(Structured diff data)
====

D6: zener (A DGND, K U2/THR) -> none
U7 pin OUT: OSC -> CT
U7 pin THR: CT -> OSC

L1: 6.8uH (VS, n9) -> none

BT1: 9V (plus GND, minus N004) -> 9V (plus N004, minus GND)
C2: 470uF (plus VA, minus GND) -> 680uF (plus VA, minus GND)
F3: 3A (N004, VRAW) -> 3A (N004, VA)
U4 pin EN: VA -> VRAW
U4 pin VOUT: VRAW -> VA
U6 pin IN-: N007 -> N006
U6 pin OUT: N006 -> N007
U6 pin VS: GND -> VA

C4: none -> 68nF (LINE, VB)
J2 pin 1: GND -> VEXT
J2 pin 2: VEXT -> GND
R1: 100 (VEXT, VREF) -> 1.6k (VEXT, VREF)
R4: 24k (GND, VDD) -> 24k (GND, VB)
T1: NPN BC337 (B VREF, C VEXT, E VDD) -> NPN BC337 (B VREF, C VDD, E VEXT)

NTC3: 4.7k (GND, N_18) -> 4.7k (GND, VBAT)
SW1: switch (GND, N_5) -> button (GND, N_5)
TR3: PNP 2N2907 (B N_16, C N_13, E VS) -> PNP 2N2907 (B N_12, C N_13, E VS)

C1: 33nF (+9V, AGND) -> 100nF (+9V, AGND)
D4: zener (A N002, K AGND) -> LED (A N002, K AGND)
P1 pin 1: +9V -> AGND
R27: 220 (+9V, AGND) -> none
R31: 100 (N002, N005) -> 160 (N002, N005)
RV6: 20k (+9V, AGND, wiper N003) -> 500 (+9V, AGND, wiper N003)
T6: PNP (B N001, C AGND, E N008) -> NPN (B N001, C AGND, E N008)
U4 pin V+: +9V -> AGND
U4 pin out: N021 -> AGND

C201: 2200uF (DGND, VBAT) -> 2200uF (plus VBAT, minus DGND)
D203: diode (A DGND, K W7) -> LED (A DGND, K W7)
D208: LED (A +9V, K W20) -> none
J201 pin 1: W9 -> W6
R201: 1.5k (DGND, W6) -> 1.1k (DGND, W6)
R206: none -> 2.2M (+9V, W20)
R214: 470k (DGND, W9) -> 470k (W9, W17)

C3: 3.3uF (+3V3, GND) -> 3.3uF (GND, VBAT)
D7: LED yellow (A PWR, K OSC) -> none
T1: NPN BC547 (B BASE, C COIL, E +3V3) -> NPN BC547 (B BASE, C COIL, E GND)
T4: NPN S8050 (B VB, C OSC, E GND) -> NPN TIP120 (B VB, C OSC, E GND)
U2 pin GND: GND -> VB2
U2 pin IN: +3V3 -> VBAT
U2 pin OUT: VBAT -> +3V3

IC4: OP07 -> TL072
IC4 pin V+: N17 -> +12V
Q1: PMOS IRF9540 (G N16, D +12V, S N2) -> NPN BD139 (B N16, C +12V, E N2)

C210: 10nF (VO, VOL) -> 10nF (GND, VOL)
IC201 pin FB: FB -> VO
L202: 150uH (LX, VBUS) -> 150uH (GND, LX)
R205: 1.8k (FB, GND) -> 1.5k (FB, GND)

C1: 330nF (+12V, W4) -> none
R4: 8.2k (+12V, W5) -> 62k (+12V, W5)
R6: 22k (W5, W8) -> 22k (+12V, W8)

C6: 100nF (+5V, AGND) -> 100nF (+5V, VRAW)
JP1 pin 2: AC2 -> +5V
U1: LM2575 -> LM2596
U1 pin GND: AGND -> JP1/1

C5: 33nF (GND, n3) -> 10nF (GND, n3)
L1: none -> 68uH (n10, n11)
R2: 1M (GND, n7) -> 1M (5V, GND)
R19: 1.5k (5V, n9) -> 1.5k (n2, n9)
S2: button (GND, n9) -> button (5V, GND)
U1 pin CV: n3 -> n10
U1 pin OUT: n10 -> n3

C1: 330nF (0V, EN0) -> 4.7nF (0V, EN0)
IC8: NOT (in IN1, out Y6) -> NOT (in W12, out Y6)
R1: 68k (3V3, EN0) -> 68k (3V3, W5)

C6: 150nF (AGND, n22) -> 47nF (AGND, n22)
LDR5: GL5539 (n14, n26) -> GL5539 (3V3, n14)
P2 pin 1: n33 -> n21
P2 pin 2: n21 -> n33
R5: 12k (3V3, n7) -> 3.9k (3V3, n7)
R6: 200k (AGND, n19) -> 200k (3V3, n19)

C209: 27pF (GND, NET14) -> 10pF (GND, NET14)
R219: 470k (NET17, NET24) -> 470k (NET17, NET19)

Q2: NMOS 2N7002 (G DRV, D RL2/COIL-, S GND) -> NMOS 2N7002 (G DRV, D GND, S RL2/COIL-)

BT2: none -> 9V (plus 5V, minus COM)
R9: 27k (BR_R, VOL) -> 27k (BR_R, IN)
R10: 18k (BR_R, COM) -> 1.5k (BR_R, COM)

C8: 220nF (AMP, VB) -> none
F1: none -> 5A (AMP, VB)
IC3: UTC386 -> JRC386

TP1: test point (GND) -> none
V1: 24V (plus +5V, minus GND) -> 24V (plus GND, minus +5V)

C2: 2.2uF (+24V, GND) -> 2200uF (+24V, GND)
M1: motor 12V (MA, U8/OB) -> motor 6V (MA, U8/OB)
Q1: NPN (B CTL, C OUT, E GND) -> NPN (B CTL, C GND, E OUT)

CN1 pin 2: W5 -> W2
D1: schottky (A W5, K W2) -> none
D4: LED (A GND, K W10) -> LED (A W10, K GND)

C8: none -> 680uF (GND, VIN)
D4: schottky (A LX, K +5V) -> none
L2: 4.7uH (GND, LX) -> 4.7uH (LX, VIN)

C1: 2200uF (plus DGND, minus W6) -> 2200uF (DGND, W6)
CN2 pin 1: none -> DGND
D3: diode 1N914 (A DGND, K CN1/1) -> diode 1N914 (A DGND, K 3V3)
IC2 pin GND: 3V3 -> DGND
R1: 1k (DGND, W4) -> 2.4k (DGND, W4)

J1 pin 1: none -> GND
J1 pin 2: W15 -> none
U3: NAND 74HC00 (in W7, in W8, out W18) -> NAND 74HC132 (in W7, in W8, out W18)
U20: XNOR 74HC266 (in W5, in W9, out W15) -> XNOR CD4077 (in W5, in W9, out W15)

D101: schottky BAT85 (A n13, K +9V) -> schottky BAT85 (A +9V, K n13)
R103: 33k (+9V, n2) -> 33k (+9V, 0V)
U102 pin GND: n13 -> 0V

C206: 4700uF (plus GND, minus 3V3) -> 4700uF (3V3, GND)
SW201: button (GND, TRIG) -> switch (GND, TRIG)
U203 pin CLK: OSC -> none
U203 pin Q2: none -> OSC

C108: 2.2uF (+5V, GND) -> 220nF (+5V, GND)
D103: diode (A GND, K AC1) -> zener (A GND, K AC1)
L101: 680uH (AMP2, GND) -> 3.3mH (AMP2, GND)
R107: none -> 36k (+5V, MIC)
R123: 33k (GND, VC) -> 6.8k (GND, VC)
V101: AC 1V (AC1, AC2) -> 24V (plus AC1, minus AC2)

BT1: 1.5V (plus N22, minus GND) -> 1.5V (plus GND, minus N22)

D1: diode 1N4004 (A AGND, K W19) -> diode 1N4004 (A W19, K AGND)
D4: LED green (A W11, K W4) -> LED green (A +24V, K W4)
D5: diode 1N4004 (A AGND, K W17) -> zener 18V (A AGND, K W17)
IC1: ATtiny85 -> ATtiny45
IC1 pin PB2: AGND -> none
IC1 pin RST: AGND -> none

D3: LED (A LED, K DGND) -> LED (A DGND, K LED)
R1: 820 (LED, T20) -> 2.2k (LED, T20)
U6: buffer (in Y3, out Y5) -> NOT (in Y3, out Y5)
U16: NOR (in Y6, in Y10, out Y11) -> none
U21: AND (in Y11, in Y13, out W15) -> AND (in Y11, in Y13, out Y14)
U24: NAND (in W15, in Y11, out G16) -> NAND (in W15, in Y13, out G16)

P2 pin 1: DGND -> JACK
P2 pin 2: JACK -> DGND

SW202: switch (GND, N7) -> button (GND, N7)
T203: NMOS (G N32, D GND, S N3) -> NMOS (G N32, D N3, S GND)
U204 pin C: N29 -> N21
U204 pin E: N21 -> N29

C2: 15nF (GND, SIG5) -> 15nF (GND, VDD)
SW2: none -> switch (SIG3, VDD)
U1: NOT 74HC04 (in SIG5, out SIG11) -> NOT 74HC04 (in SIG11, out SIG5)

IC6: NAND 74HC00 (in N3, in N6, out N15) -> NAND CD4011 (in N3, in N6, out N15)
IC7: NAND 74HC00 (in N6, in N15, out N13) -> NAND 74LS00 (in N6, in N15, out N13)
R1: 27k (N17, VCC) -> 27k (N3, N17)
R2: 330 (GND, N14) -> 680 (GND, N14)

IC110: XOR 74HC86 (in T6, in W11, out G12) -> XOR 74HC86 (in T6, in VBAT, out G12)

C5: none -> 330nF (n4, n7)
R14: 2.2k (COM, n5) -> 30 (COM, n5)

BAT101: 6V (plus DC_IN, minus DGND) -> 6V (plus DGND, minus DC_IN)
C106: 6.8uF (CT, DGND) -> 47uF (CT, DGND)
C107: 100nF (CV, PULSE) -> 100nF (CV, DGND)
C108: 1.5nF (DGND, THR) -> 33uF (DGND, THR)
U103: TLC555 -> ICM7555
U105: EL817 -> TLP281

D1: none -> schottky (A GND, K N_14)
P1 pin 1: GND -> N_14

====

*PROBLEM TO WORK ON*
I need every line of the data that has the word "VEXT"; please list them.

*RESULT*
J2 pin 1: GND -> VEXT
J2 pin 2: VEXT -> GND
R1: 100 (VEXT, VREF) -> 1.6k (VEXT, VREF)
T1: NPN BC337 (B VREF, C VEXT, E VDD) -> NPN BC337 (B VREF, C VDD, E VEXT)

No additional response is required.